→ PROBLEM TO SOLVE:
Set down every record below exactly as it stands, with the pictures omitted.

Excerpts from a dataset:
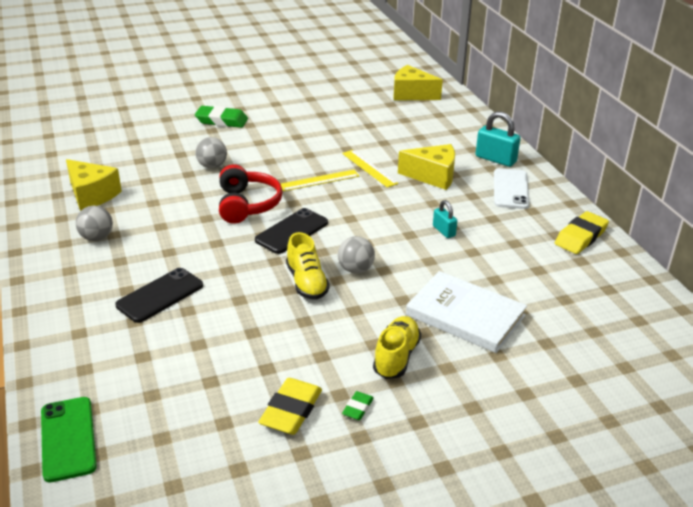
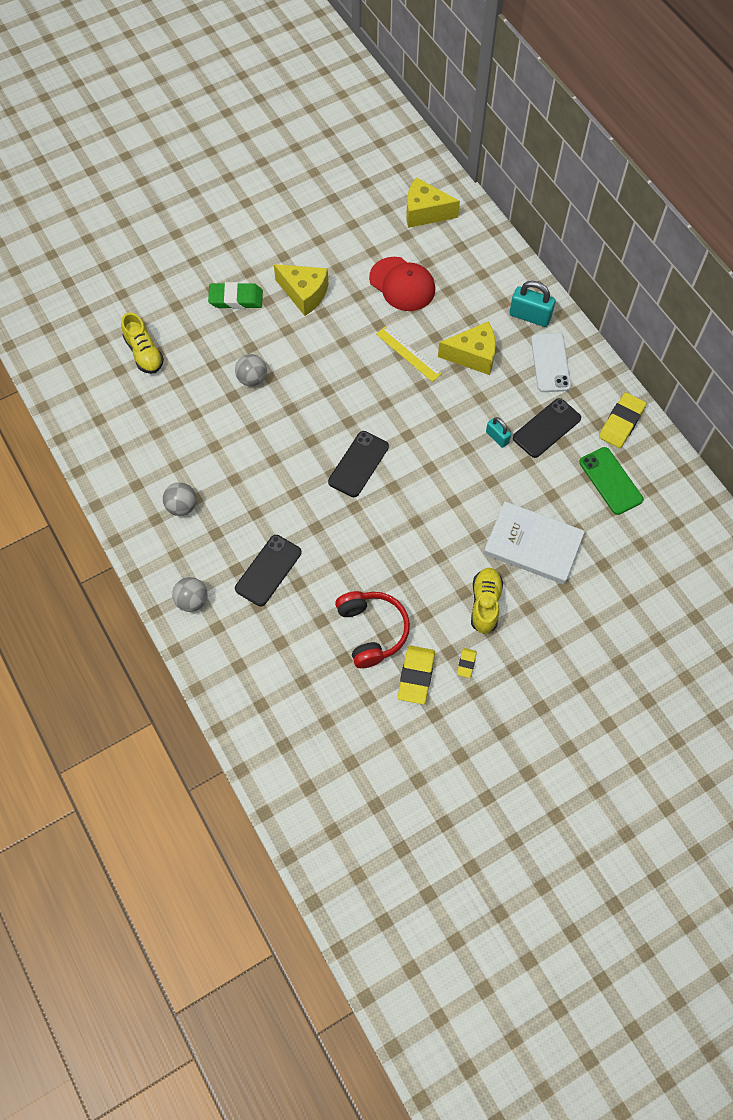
camera: 10 degrees left, 30 degrees up
(68, 439) = (256, 736): green phone -> green phone (610, 481)
(92, 195) = (151, 446): yellow cheese -> yellow cheese (304, 294)
(247, 205) = (305, 433): red headphones -> red headphones (372, 631)
(306, 282) = (390, 530): yellow shoe -> yellow shoe (144, 353)
(319, 180) = (364, 382): yellow ruler -> none
(355, 269) = (429, 505): grey ball -> grey ball (192, 601)
(358, 408) = (466, 663): green eraser -> yellow eraser
(377, 129) = (402, 284): none -> red cap
(498, 231) = (546, 428): none -> black phone

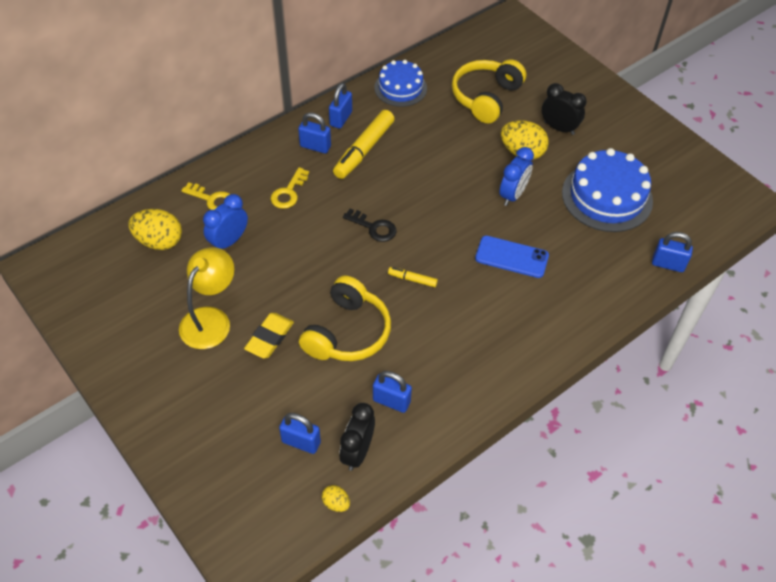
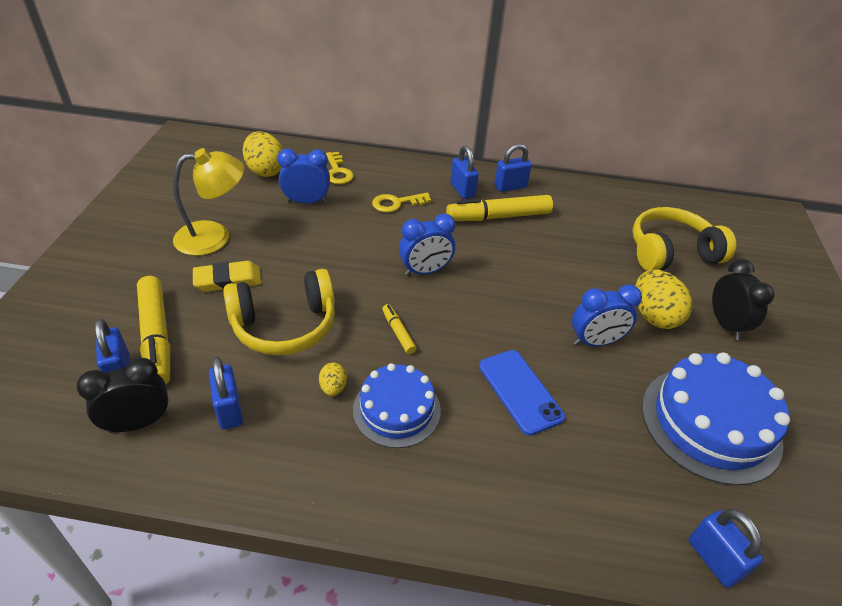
camera: 45 degrees right, 10 degrees down
(287, 407) = (156, 337): none -> yellow marker
(336, 503) = (56, 446): yellow egg -> yellow egg (333, 388)
(374, 227) = (425, 271): black key -> blue clock
(400, 88) = (593, 198): blue cake -> blue cake (396, 409)

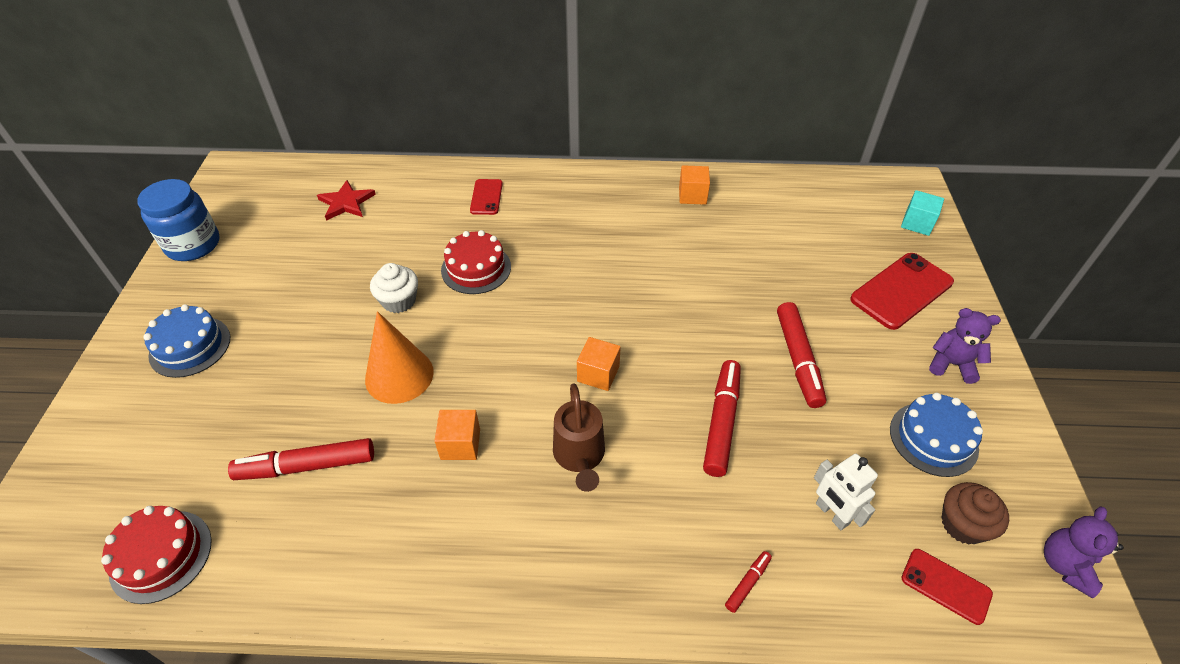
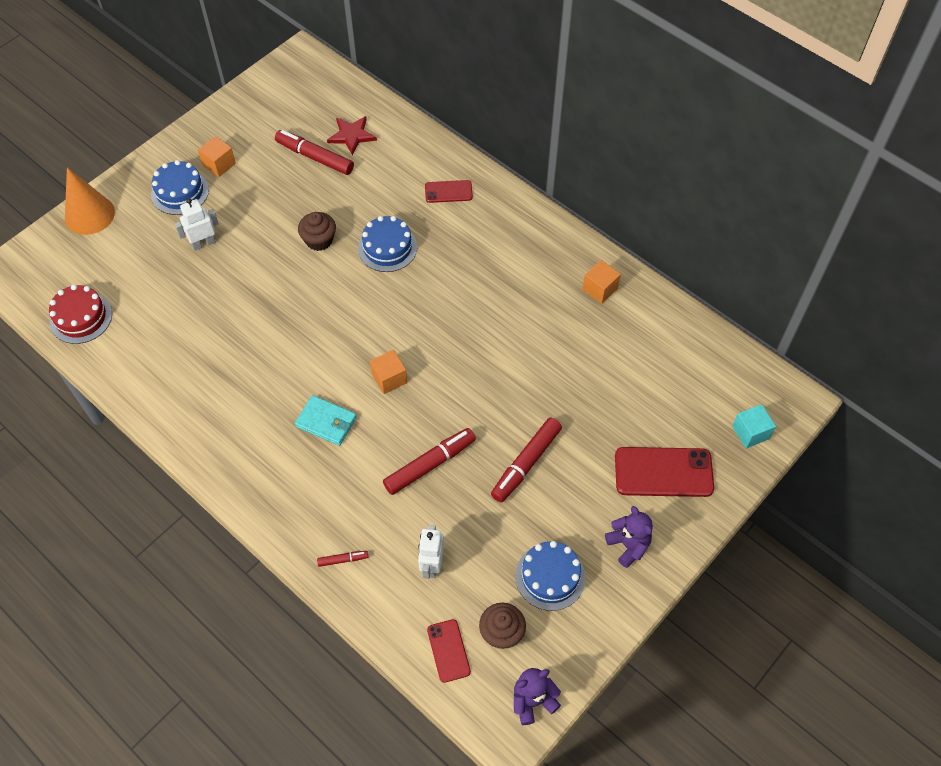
camera: 40 degrees right, 10 degrees up
(193, 245) = (234, 111): blue jar -> none
(266, 378) = (203, 243): none -> white robot
(306, 466) = (182, 317): red marker -> red marker (315, 157)
(399, 301) = (319, 240): white cupcake -> brown cupcake
(399, 375) = (275, 294): orange cone -> orange cone (89, 214)
(460, 444) = (270, 364): orange cube -> orange cube (219, 164)
(476, 268) = (387, 248): red cake -> blue cake
(486, 197) = (448, 191): red phone -> red phone turned 45 degrees clockwise
(580, 457) = (326, 422): brown watering can -> turquoise wallet

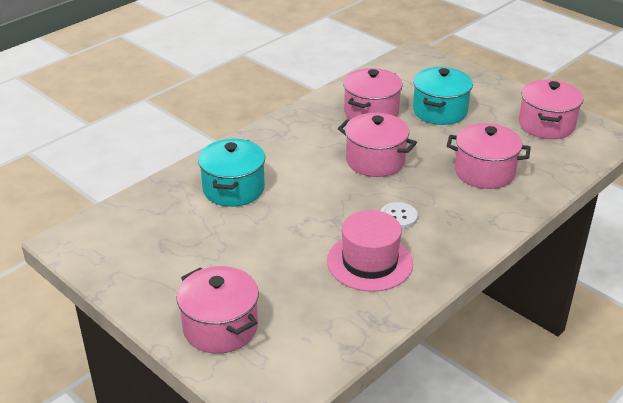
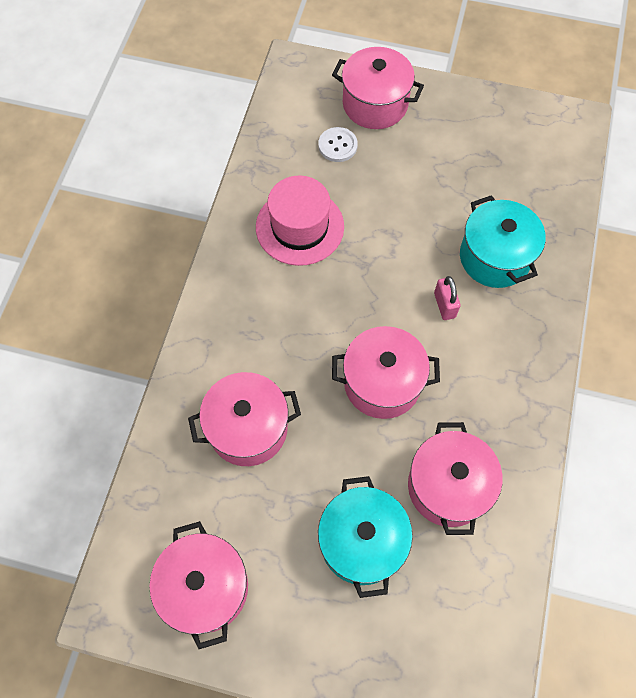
camera: 150 degrees right, 30 degrees up
(296, 179) = (444, 305): none -> pink padlock
(398, 217) = (306, 301): white button -> white button (337, 145)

→ ANSWER FOR THIS EXERCISE:
camera: 10 degrees left, 30 degrees up
(68, 439) = (256, 736): green phone -> green phone (610, 481)
(92, 195) = (151, 446): yellow cheese -> yellow cheese (304, 294)
(247, 205) = (305, 433): red headphones -> red headphones (372, 631)
(306, 282) = (390, 530): yellow shoe -> yellow shoe (144, 353)
(319, 180) = (364, 382): yellow ruler -> none
(355, 269) = (429, 505): grey ball -> grey ball (192, 601)
(358, 408) = (466, 663): green eraser -> yellow eraser
(377, 129) = (402, 284): none -> red cap
(498, 231) = (546, 428): none -> black phone

camera: 45 degrees right, 10 degrees down
(287, 407) = (156, 337): none -> yellow marker
(336, 503) = (56, 446): yellow egg -> yellow egg (333, 388)
(374, 227) = (425, 271): black key -> blue clock
(400, 88) = (593, 198): blue cake -> blue cake (396, 409)

camera: 40 degrees right, 10 degrees up
(193, 245) = (234, 111): blue jar -> none
(266, 378) = (203, 243): none -> white robot
(306, 466) = (182, 317): red marker -> red marker (315, 157)
(399, 301) = (319, 240): white cupcake -> brown cupcake
(399, 375) = (275, 294): orange cone -> orange cone (89, 214)
(460, 444) = (270, 364): orange cube -> orange cube (219, 164)
(476, 268) = (387, 248): red cake -> blue cake
(486, 197) = (448, 191): red phone -> red phone turned 45 degrees clockwise
(580, 457) = (326, 422): brown watering can -> turquoise wallet

camera: 150 degrees right, 30 degrees up
(296, 179) = (444, 305): none -> pink padlock
(398, 217) = (306, 301): white button -> white button (337, 145)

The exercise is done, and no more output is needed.